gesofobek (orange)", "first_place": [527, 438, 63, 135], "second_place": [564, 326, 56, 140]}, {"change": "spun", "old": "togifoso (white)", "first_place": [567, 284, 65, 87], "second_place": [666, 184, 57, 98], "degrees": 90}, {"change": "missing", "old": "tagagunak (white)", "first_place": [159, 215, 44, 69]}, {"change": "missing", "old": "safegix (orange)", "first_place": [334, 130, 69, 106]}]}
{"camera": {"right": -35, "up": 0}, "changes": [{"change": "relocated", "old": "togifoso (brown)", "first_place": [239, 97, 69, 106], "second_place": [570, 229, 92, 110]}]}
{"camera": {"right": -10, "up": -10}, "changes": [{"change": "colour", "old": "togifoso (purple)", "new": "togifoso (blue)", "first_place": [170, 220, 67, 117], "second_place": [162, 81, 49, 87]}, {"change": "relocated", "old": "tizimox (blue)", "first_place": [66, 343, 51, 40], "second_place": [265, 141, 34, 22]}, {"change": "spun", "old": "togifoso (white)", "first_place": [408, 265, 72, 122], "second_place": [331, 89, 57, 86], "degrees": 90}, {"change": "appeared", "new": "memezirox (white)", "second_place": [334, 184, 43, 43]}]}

## TASK PROMPT
From the first line to the last, transcribe the listing exactly.

## RESPONSE BOX
gesofobek (orange)", "first_place": [527, 438, 63, 135], "second_place": [564, 326, 56, 140]}, {"change": "spun", "old": "togifoso (white)", "first_place": [567, 284, 65, 87], "second_place": [666, 184, 57, 98], "degrees": 90}, {"change": "missing", "old": "tagagunak (white)", "first_place": [159, 215, 44, 69]}, {"change": "missing", "old": "safegix (orange)", "first_place": [334, 130, 69, 106]}]}
{"camera": {"right": -35, "up": 0}, "changes": [{"change": "relocated", "old": "togifoso (brown)", "first_place": [239, 97, 69, 106], "second_place": [570, 229, 92, 110]}]}
{"camera": {"right": -10, "up": -10}, "changes": [{"change": "colour", "old": "togifoso (purple)", "new": "togifoso (blue)", "first_place": [170, 220, 67, 117], "second_place": [162, 81, 49, 87]}, {"change": "relocated", "old": "tizimox (blue)", "first_place": [66, 343, 51, 40], "second_place": [265, 141, 34, 22]}, {"change": "spun", "old": "togifoso (white)", "first_place": [408, 265, 72, 122], "second_place": [331, 89, 57, 86], "degrees": 90}, {"change": "appeared", "new": "memezirox (white)", "second_place": [334, 184, 43, 43]}]}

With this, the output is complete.